Edit tracking data:

• • • • •

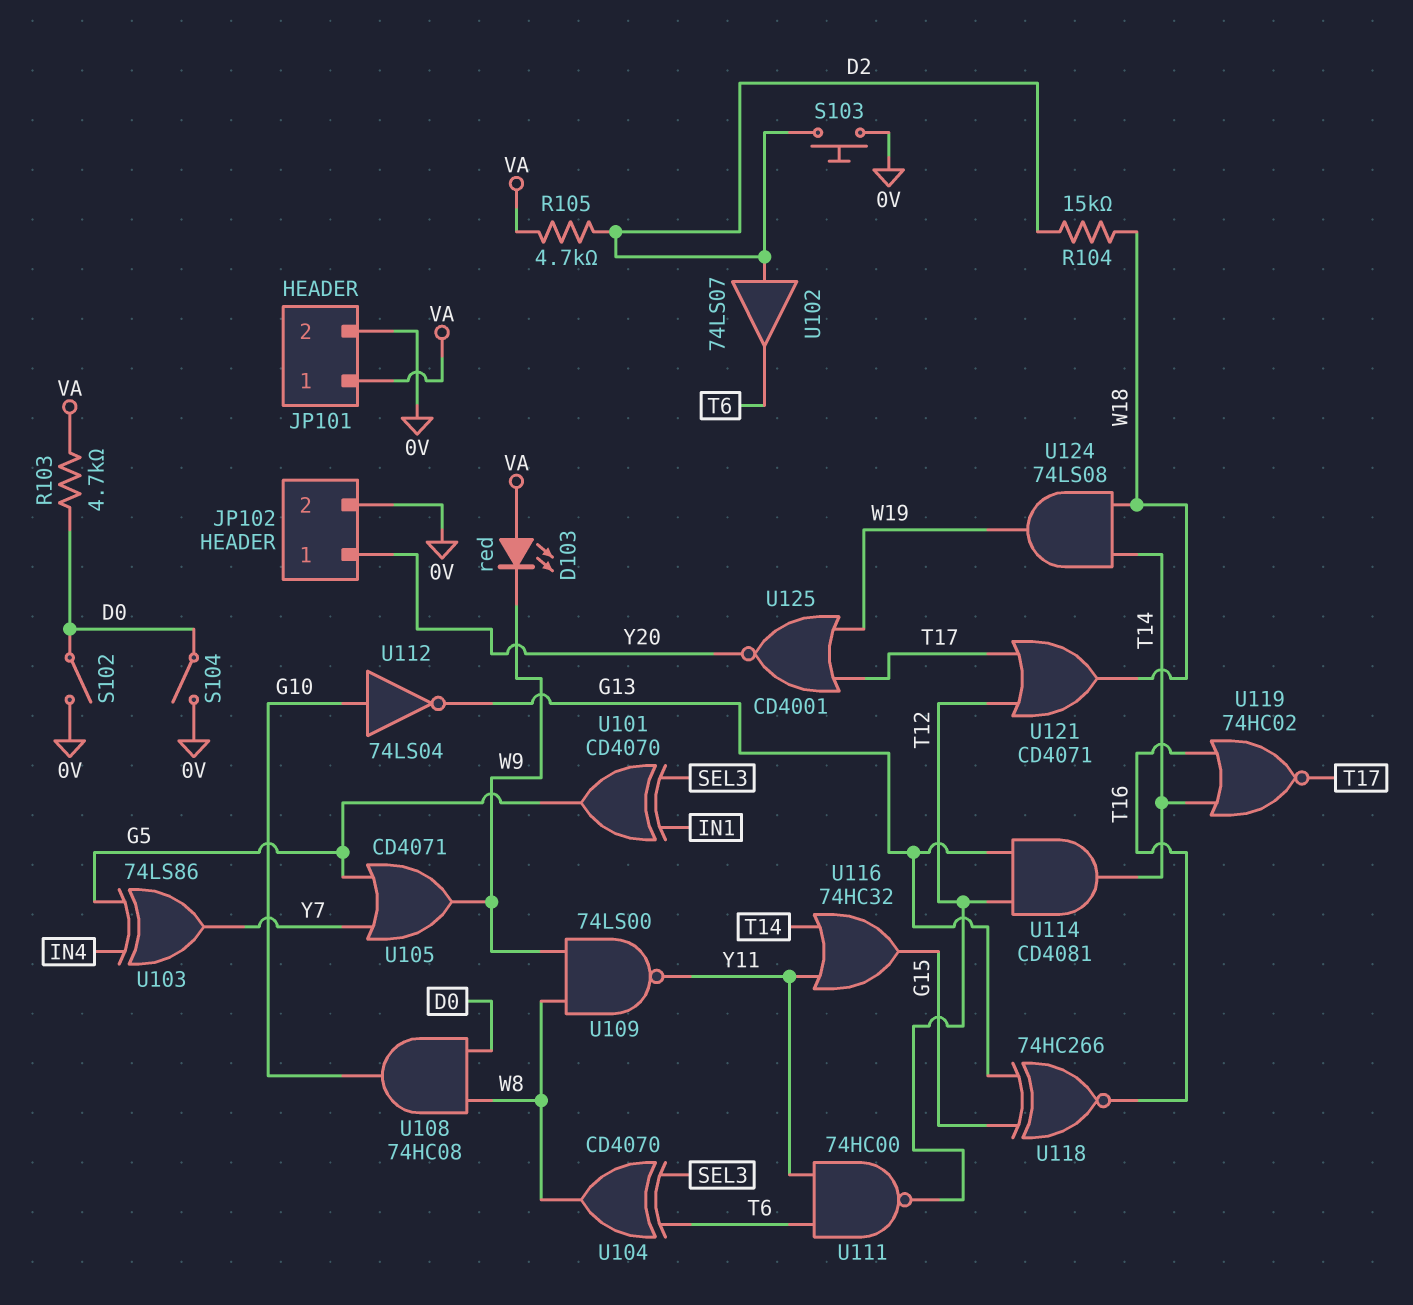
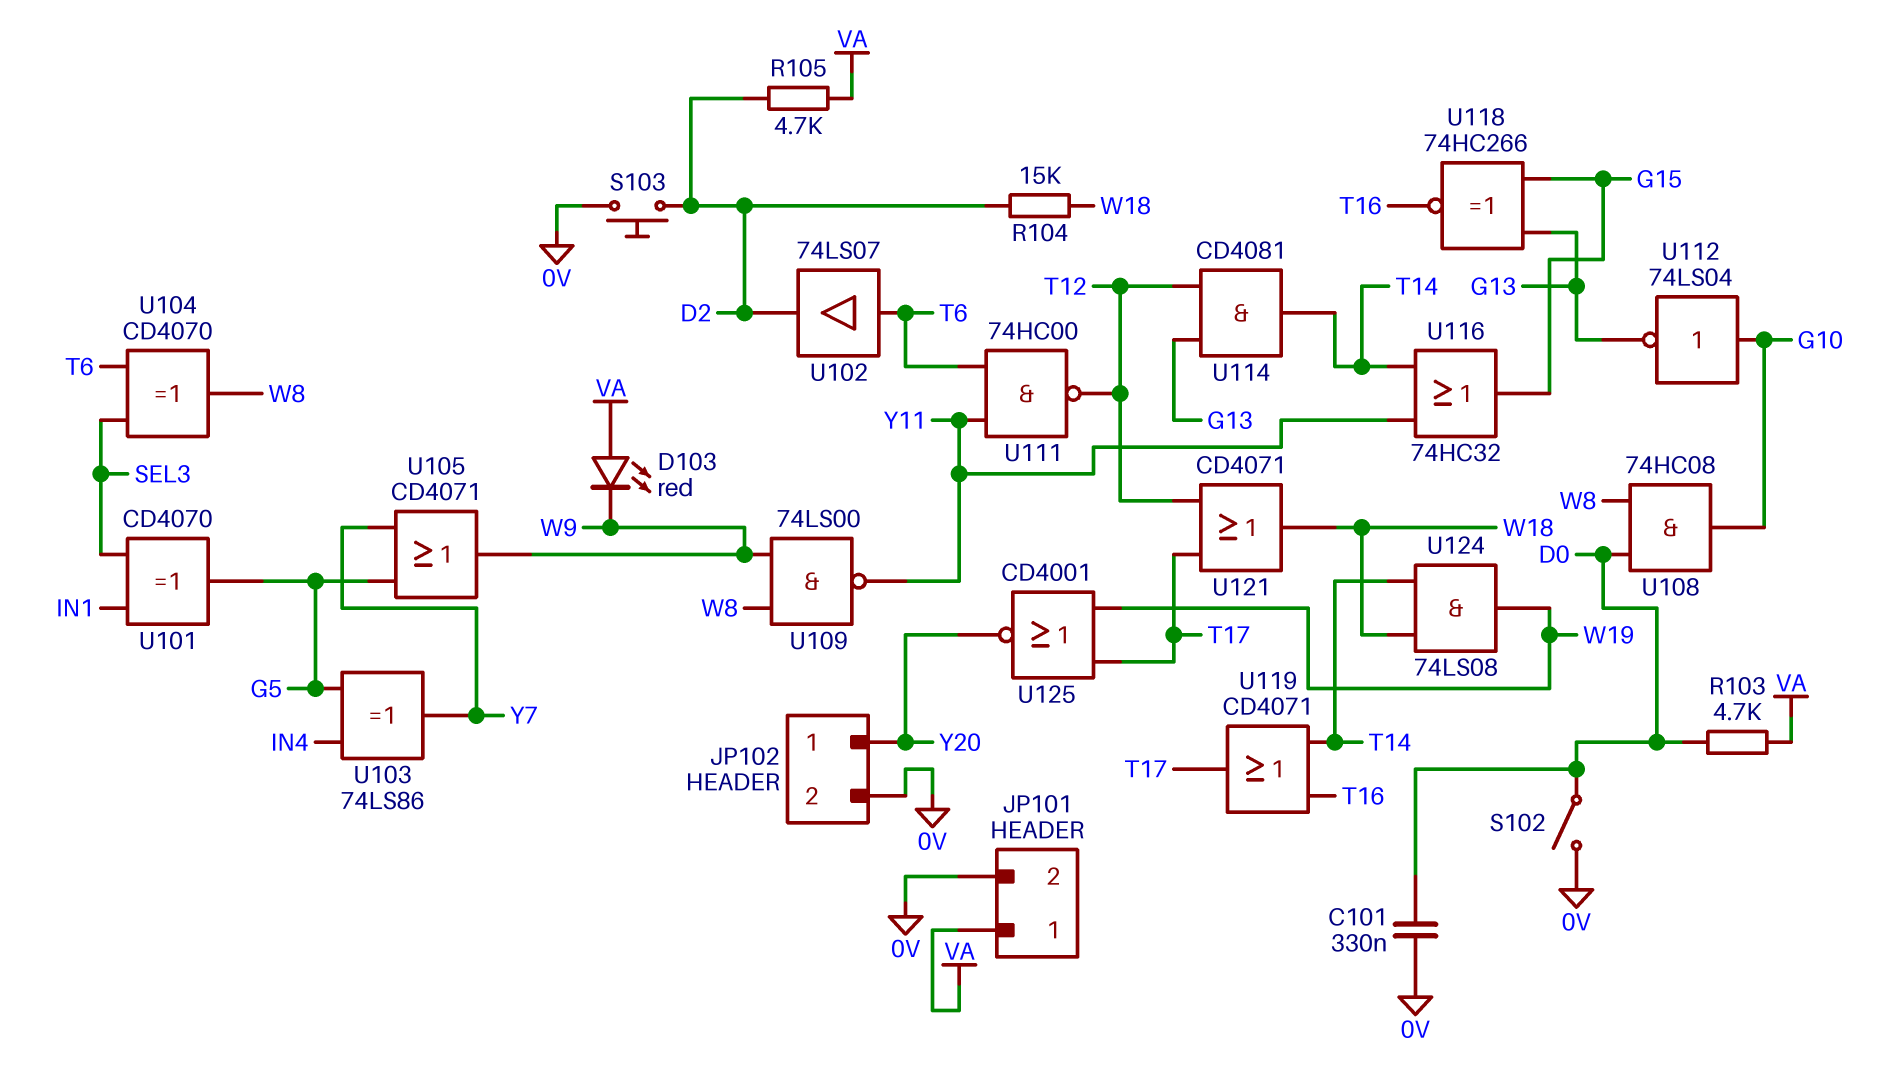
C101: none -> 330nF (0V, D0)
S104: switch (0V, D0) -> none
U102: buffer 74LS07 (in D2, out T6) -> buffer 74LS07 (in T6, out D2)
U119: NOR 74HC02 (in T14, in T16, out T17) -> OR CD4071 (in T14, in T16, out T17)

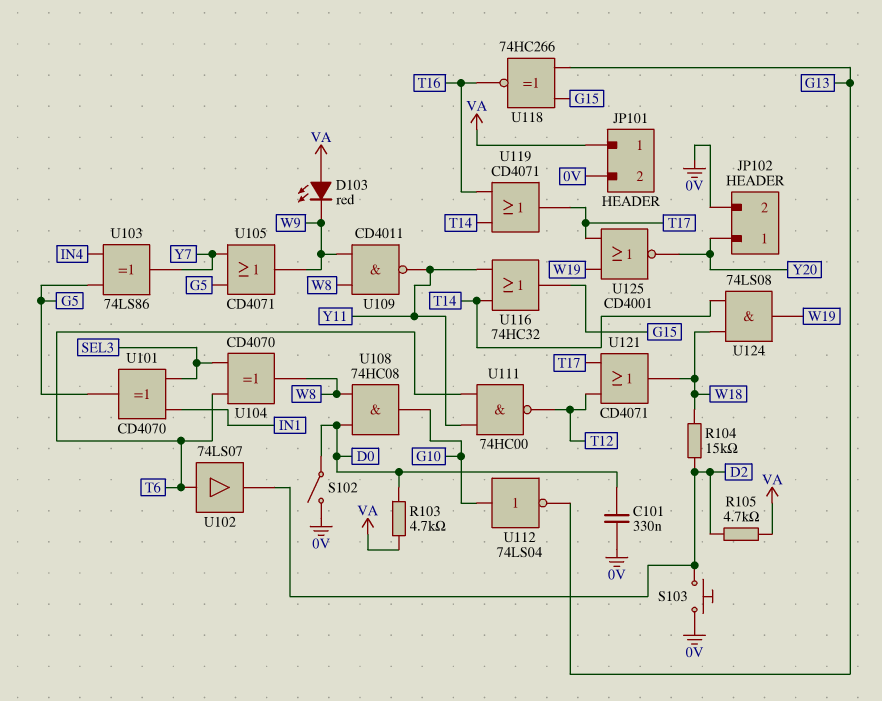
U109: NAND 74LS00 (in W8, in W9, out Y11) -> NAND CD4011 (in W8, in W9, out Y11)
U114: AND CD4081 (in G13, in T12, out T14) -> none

• • • • •

**WORK REQUIRED**
With the pictures omitted, set down each line exactly, starting at the first line of the records above and ending with the line that contains "U119: NOR 74HC02".

**ANSWER BOX**
C101: none -> 330nF (0V, D0)
S104: switch (0V, D0) -> none
U102: buffer 74LS07 (in D2, out T6) -> buffer 74LS07 (in T6, out D2)
U119: NOR 74HC02 (in T14, in T16, out T17) -> OR CD4071 (in T14, in T16, out T17)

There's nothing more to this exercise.